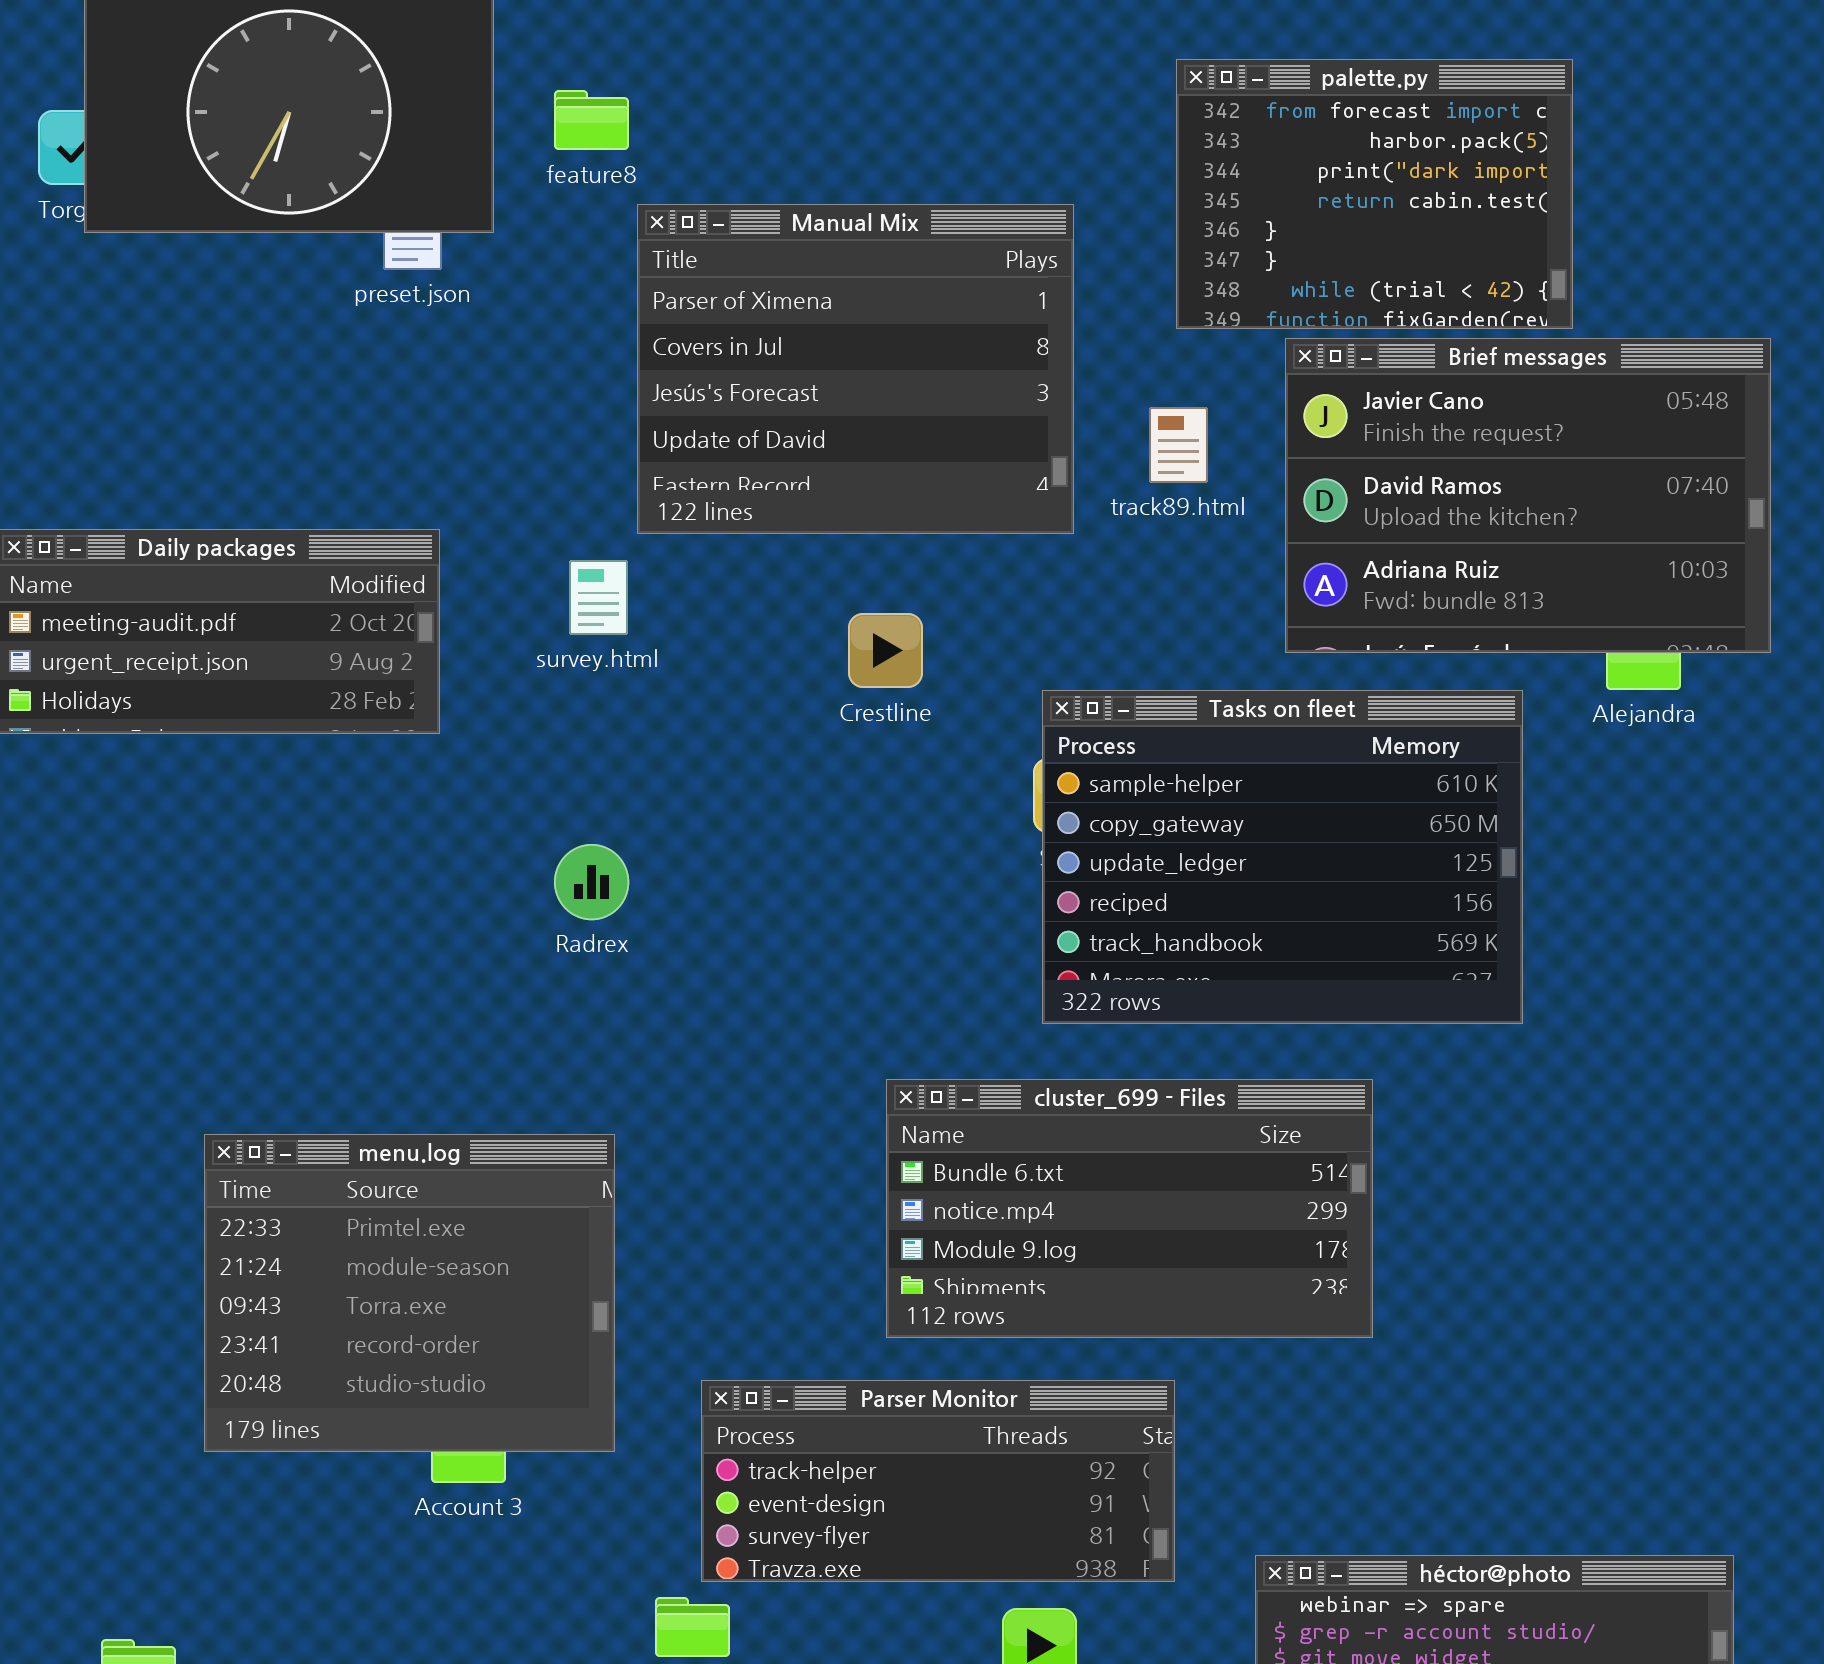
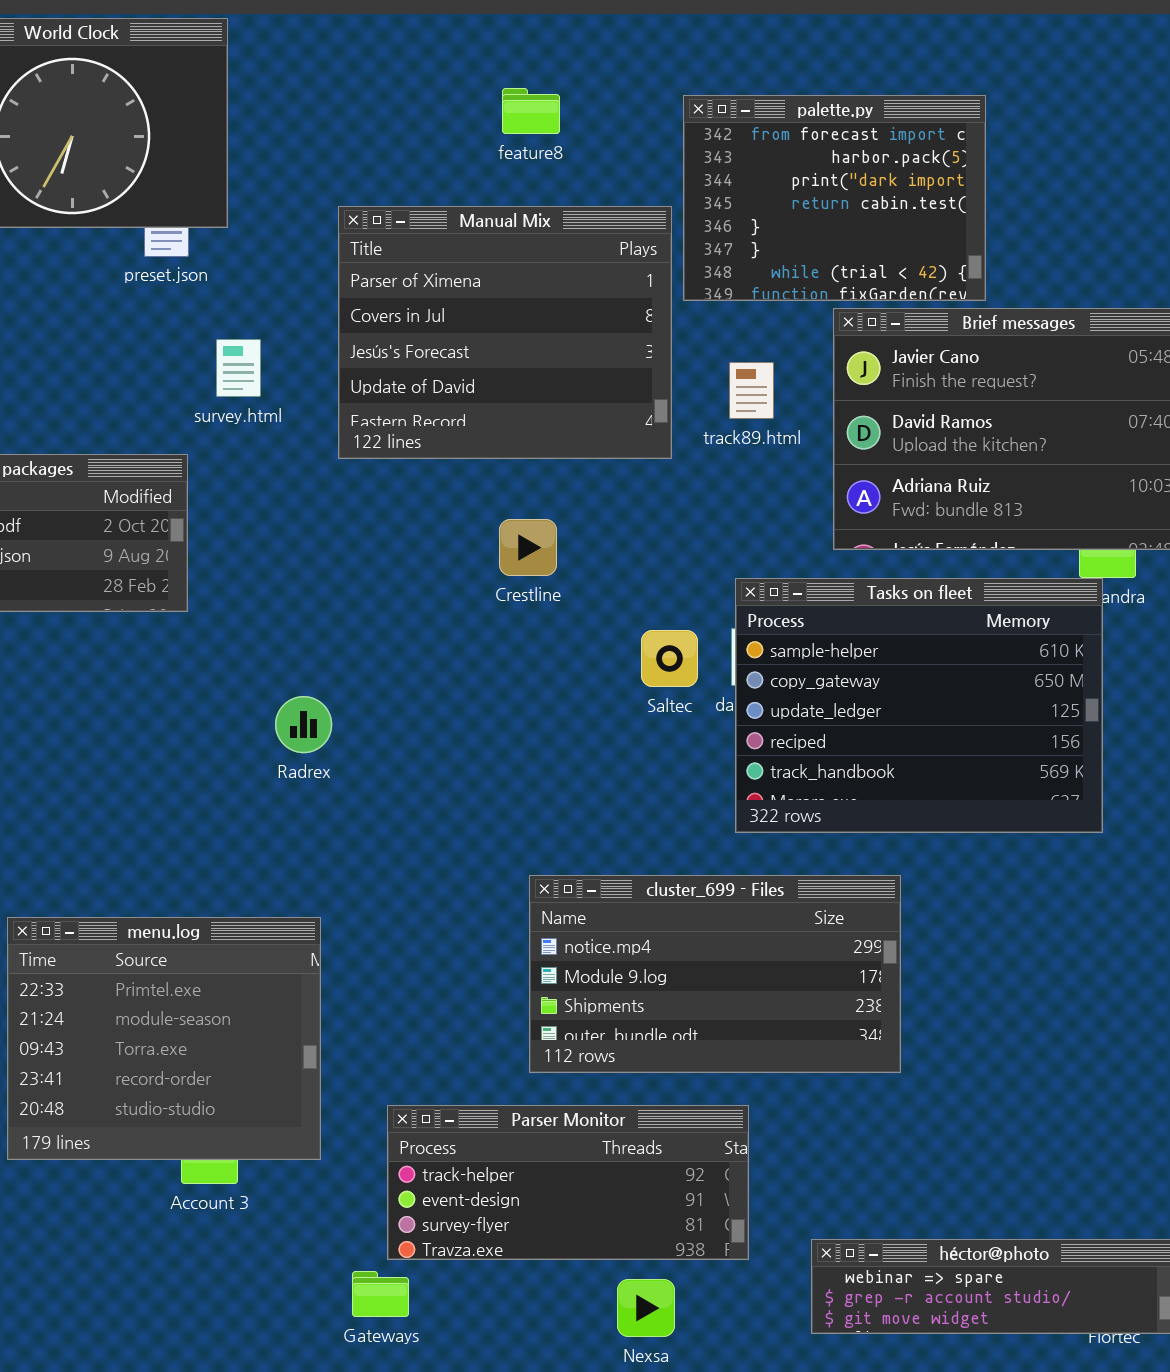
palette.py: [1176,59,1573,329] -> [683,95,986,301], moved
feature8: [554,90,629,150] -> [502,88,560,134], moved
survey.html: [569,560,628,635] -> [216,339,261,397], moved
Tasks on fleet: [1042,690,1523,1024] -> [735,578,1103,833], moved
cluster_699 - Files: [886,1079,1373,1338] -> [529,875,901,1073], scrolled down 1 row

#### How to complete this task:
Retype all of the entries exactly as written, leaving out any images.

#### Response for this exercise:
palette.py: [1176,59,1573,329] -> [683,95,986,301], moved
feature8: [554,90,629,150] -> [502,88,560,134], moved
survey.html: [569,560,628,635] -> [216,339,261,397], moved
Tasks on fleet: [1042,690,1523,1024] -> [735,578,1103,833], moved
cluster_699 - Files: [886,1079,1373,1338] -> [529,875,901,1073], scrolled down 1 row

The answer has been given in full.